[Items from a dataset]

┏━━

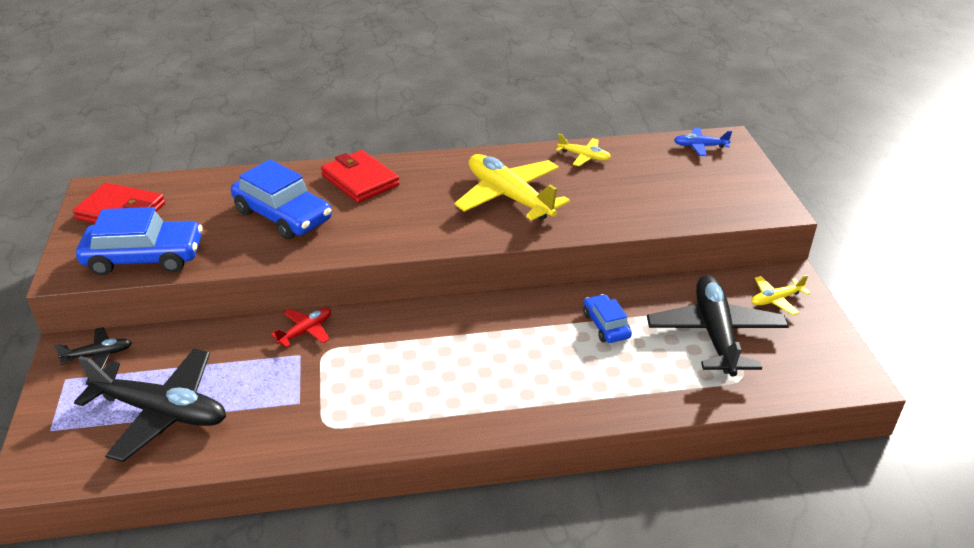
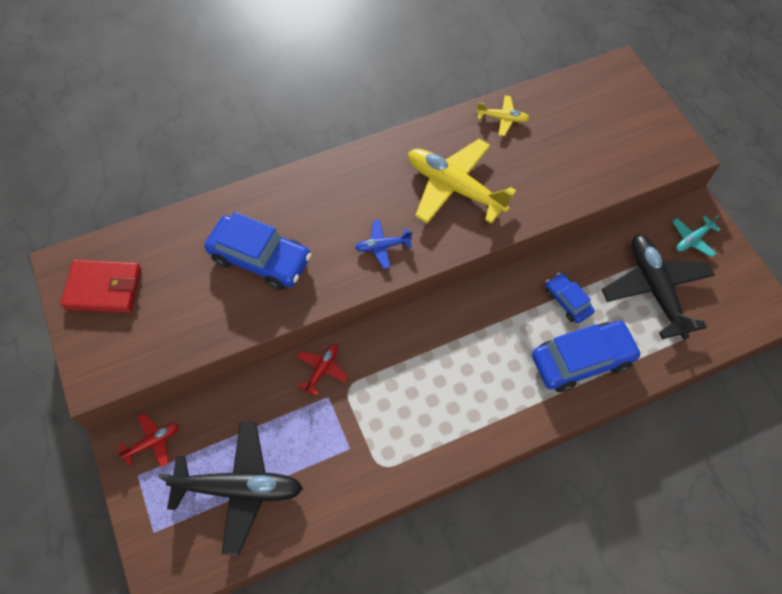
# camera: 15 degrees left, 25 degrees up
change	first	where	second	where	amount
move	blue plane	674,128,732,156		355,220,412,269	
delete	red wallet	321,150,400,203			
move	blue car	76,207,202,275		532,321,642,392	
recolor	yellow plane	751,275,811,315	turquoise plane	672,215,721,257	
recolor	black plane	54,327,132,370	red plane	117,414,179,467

┗━━

Using the records above, find and show each line with the string "recolor".

Completed task:
recolor	yellow plane	751,275,811,315	turquoise plane	672,215,721,257	
recolor	black plane	54,327,132,370	red plane	117,414,179,467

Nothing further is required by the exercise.